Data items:
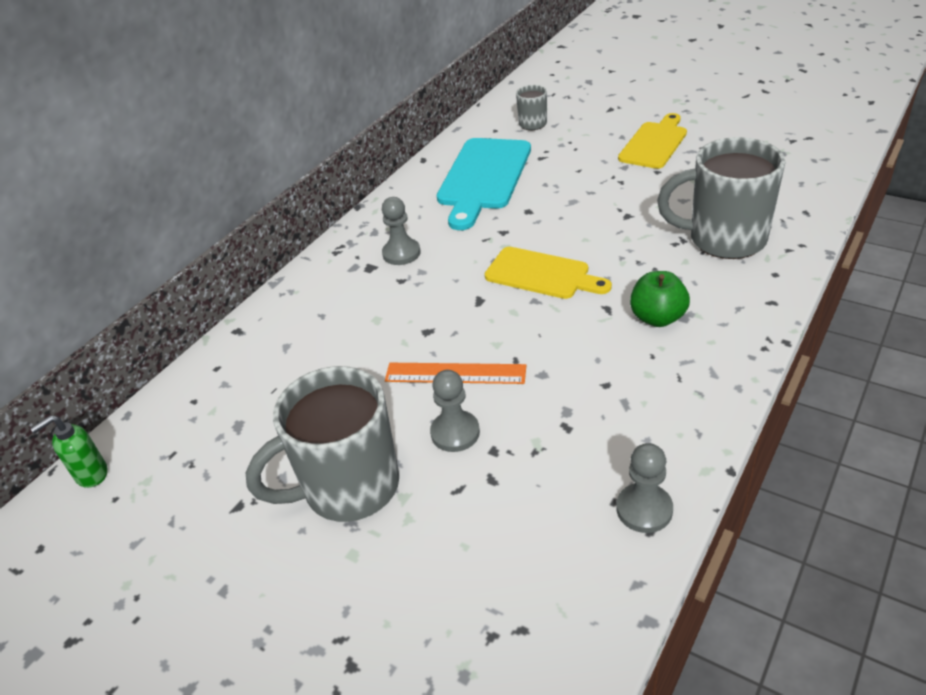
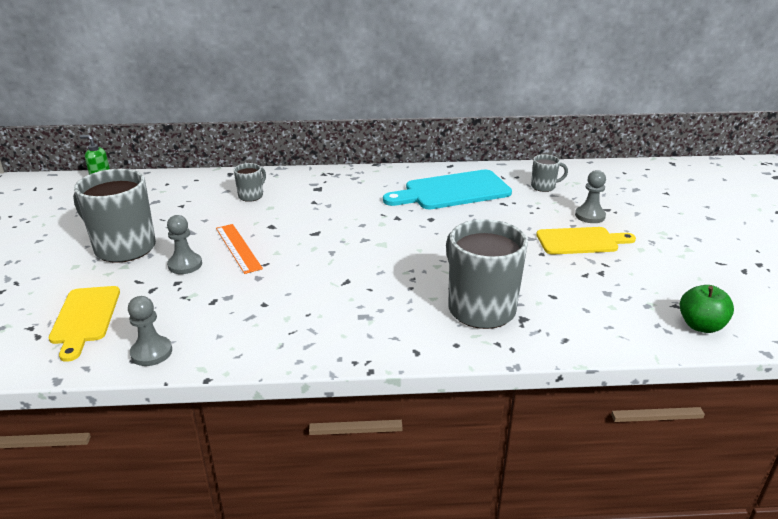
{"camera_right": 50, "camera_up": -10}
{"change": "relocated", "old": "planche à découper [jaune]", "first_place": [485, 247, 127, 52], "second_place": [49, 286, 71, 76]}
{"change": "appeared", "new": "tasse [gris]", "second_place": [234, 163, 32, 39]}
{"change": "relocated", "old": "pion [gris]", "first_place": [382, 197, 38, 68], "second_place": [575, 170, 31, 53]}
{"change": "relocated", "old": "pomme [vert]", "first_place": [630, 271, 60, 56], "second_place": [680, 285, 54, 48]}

> **EXERCISE DIRECTIONS**
Within the entries above, work out how many lines contain the word "gris". The number alone is the answer.

> **TASK OUTPUT**
2